**Task:** Copy out all lines from the material that contain the string "swapped".
---------- Data under study ----------
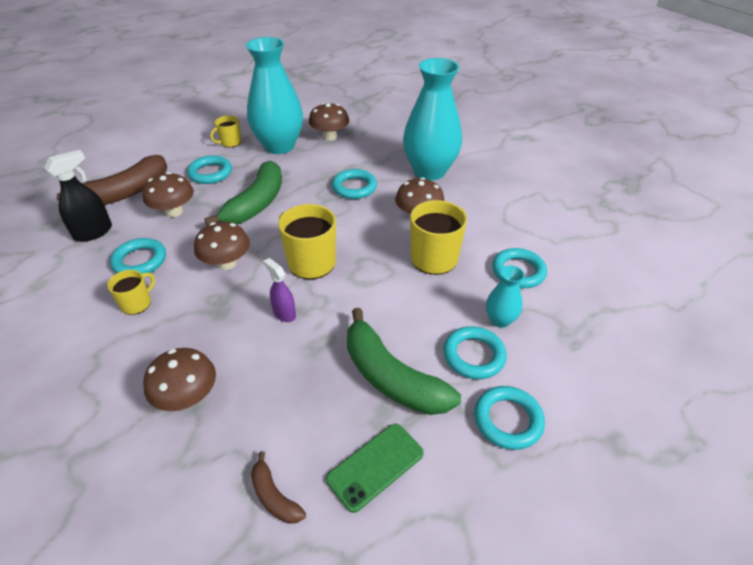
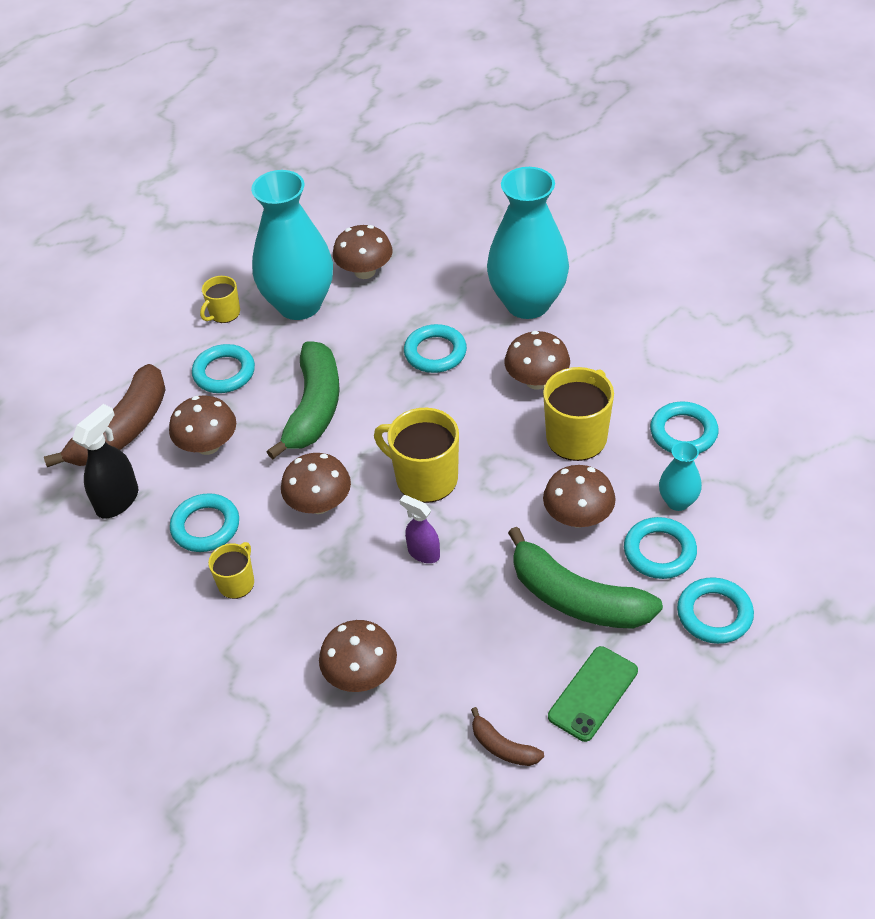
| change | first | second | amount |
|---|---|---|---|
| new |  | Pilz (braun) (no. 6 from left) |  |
----------
---------- Data under study ----------
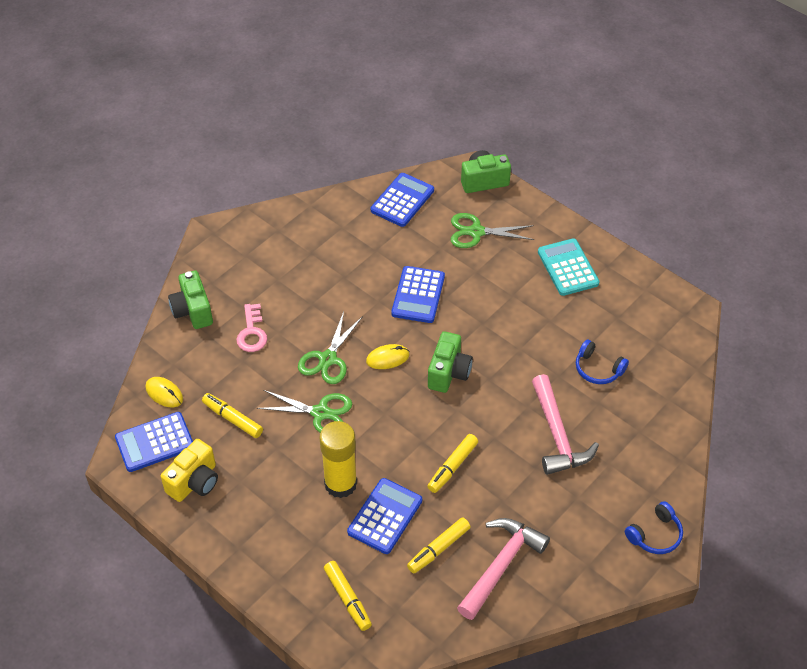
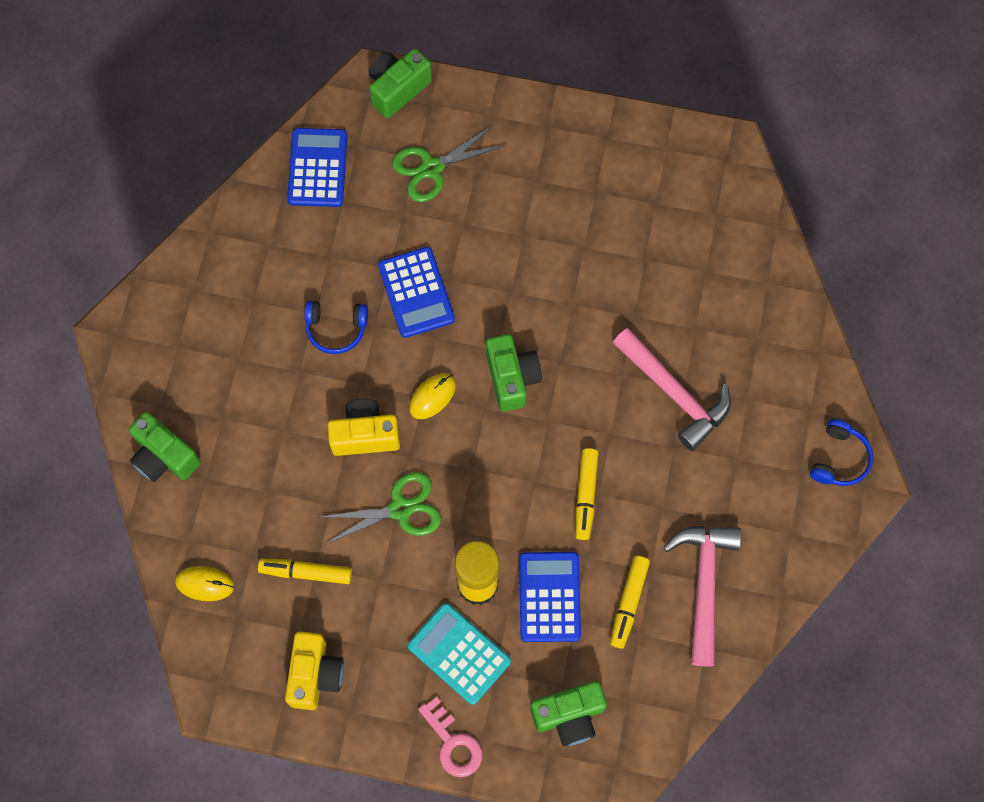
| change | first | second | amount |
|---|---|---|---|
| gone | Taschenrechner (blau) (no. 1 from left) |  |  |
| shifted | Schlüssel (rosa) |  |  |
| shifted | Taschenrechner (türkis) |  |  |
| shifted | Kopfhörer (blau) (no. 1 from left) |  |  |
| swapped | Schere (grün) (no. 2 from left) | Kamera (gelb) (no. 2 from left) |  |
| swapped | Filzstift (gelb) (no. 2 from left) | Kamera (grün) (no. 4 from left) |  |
----------
**Answer to this exercise:**
| swapped | Schere (grün) (no. 2 from left) | Kamera (gelb) (no. 2 from left) |  |
| swapped | Filzstift (gelb) (no. 2 from left) | Kamera (grün) (no. 4 from left) |  |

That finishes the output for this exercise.